*Work request:* Write out the stretch of lines below that begins at the line with "(620, 331) = (560, 177): black" and ends at the line with "(377, 77) = (456, 442): none -> blue brush", including both, exactly as given and nothing more.

Object correspondence data
━━━━━━━━
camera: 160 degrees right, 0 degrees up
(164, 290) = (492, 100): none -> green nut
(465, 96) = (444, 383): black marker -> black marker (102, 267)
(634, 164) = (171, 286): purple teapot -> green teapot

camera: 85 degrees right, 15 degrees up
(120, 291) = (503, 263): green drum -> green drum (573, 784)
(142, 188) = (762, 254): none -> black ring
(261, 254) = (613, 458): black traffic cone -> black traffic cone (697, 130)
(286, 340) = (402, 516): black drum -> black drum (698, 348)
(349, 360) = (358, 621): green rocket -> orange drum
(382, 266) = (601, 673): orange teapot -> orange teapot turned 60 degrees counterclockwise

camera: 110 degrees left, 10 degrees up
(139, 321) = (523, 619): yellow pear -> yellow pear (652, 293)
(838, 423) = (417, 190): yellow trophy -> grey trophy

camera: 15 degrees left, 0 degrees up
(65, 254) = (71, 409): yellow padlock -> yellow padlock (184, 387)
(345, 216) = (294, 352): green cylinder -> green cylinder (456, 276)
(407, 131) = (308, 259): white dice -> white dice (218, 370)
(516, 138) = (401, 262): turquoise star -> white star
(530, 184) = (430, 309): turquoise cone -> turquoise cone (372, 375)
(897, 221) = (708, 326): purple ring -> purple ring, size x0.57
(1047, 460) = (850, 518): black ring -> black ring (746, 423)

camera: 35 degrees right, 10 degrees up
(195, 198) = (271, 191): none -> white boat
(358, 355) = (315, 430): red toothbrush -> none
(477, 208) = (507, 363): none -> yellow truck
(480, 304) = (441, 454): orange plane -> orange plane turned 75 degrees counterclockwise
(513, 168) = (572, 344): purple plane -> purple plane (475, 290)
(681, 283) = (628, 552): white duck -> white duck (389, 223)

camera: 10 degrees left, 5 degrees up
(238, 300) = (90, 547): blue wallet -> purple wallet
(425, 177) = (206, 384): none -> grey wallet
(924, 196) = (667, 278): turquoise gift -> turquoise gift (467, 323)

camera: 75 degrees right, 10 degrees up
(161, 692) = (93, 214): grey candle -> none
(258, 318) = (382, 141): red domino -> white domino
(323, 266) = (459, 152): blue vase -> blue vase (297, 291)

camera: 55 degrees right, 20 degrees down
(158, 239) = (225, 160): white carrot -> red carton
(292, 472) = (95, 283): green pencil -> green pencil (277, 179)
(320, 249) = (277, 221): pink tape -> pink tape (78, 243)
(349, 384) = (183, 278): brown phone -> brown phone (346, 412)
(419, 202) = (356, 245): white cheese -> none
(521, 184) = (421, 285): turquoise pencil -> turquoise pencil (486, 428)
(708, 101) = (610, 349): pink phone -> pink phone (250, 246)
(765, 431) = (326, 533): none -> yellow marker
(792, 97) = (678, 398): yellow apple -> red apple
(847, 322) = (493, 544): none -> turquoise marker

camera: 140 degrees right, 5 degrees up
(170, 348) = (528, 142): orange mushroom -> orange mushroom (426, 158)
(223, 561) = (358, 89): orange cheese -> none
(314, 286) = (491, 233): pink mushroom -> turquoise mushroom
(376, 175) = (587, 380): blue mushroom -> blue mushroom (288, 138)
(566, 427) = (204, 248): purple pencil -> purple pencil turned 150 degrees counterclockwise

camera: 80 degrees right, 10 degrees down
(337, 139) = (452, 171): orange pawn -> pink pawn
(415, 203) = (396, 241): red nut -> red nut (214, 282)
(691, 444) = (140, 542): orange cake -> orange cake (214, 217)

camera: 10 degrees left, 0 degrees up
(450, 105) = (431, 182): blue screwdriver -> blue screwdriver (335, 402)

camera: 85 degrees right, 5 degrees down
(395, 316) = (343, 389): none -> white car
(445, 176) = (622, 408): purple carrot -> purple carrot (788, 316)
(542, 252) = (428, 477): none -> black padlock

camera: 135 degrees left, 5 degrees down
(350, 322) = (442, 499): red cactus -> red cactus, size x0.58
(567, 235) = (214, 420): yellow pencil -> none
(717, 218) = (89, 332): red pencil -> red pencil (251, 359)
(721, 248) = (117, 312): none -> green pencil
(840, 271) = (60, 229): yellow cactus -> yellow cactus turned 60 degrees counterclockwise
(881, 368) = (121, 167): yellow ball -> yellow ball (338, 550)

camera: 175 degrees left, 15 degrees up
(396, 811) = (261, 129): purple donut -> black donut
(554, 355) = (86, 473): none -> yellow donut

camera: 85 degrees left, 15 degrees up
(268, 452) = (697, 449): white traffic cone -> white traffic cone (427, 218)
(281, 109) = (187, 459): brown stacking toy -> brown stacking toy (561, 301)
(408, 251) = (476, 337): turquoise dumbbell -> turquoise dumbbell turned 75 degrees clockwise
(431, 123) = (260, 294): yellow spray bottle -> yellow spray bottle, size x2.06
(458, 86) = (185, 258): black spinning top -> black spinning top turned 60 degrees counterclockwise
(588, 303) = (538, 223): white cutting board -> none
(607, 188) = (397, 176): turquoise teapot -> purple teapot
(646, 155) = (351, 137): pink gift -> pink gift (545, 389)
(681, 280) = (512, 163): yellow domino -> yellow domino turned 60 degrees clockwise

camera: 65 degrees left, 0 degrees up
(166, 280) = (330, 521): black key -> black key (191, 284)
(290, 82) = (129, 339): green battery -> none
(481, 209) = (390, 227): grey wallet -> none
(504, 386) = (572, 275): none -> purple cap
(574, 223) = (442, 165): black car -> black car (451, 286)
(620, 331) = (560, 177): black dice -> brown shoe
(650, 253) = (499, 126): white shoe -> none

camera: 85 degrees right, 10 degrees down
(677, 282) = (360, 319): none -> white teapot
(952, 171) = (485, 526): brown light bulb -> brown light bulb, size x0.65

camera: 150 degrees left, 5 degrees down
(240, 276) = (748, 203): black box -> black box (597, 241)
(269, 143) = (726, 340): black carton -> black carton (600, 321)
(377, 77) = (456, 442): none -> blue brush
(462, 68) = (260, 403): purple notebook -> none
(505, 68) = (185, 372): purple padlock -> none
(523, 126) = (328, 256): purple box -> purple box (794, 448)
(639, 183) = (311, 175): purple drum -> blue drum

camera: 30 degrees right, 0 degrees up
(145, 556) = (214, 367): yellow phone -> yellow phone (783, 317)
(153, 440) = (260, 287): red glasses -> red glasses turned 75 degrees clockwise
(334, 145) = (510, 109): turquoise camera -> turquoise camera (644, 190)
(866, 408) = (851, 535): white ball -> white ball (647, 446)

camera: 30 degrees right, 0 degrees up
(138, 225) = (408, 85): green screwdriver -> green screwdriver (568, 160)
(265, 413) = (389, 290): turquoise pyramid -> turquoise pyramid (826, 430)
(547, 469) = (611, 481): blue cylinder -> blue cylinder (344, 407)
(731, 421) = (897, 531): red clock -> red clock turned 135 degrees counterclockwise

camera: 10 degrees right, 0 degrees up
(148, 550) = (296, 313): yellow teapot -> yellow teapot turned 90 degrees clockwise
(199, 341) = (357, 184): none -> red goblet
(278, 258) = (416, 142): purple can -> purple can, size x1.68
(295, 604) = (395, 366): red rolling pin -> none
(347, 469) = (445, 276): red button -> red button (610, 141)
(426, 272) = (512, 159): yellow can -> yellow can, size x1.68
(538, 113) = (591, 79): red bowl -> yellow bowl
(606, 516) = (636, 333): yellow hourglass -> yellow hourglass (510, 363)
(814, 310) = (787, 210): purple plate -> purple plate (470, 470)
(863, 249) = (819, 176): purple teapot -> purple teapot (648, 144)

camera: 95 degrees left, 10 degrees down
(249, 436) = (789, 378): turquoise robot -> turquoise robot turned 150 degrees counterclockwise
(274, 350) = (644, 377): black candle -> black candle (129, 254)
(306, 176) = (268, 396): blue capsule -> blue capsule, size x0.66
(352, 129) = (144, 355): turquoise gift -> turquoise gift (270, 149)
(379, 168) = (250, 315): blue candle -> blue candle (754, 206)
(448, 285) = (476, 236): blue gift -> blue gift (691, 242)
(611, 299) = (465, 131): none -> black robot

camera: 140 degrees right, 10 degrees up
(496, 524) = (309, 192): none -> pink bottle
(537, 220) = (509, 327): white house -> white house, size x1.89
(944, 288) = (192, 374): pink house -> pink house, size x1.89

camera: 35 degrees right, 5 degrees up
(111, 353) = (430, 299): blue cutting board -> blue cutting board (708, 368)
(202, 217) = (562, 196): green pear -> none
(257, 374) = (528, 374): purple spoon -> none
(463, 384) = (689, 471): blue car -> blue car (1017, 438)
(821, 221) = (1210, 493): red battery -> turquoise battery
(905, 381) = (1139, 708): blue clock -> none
━━━━━━━━
*Response area:*
(620, 331) = (560, 177): black dice -> brown shoe
(650, 253) = (499, 126): white shoe -> none

camera: 85 degrees right, 10 degrees down
(677, 282) = (360, 319): none -> white teapot
(952, 171) = (485, 526): brown light bulb -> brown light bulb, size x0.65

camera: 150 degrees left, 5 degrees down
(240, 276) = (748, 203): black box -> black box (597, 241)
(269, 143) = (726, 340): black carton -> black carton (600, 321)
(377, 77) = (456, 442): none -> blue brush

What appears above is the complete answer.